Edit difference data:
=== Section Start ===

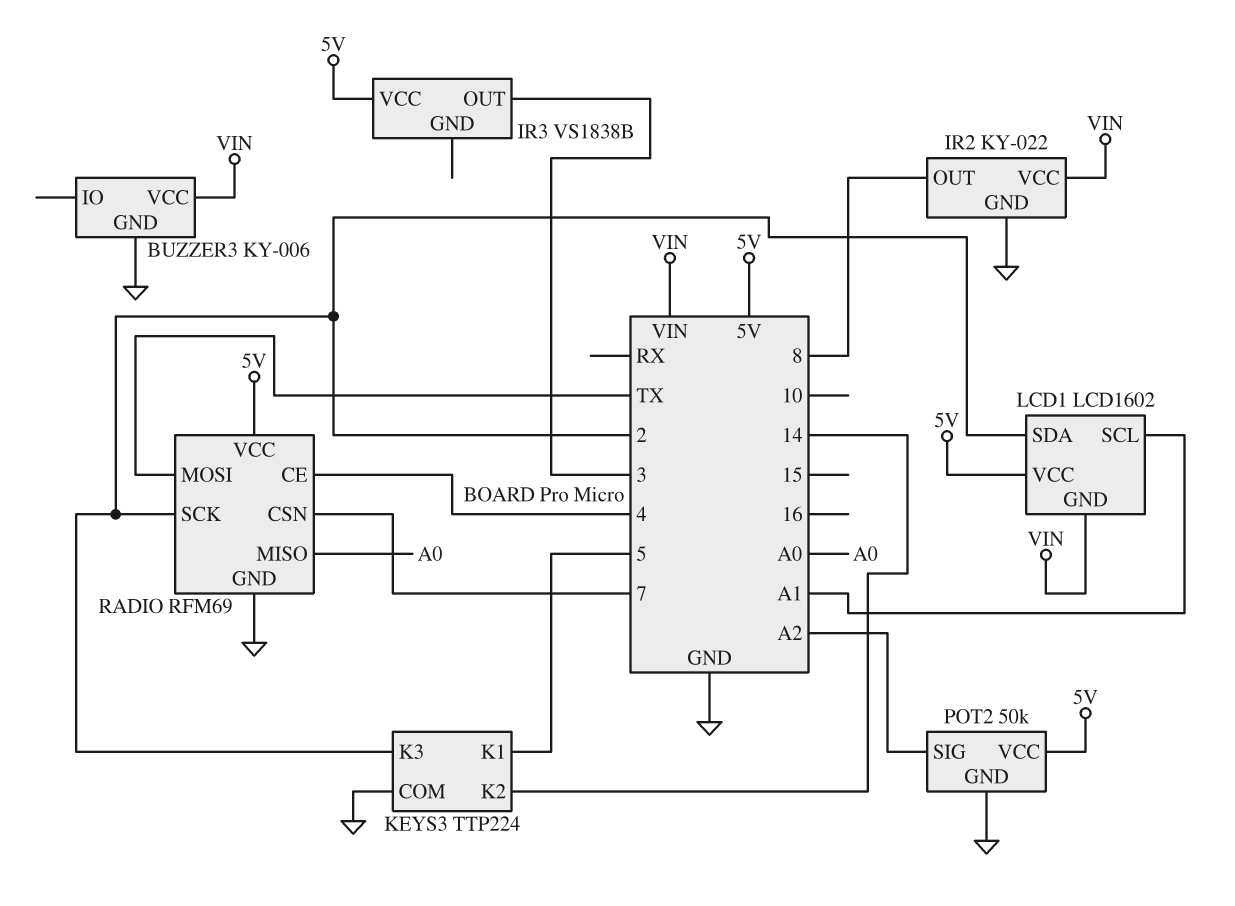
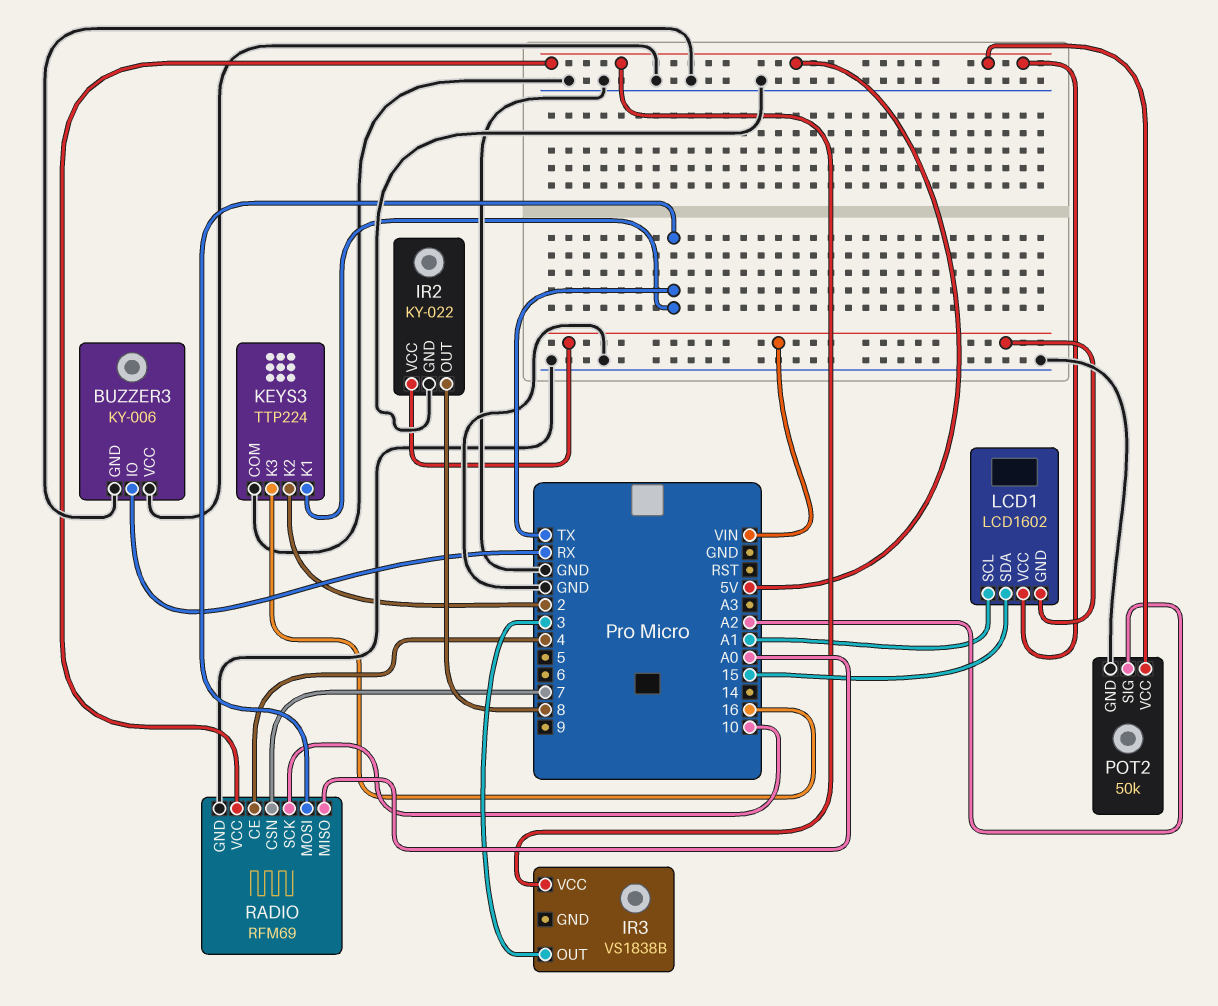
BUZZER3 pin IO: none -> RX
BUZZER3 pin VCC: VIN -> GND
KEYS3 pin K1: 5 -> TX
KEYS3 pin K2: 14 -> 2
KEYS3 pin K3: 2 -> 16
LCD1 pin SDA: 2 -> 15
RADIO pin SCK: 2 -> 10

=== Section End ===

**What the exercise asks**
Taking the line that contains "KEYS3 pin K3: 2 -> 16" as the first, reproduce every line through the end of the entries exactly.

**Output of the exercise**
KEYS3 pin K3: 2 -> 16
LCD1 pin SDA: 2 -> 15
RADIO pin SCK: 2 -> 10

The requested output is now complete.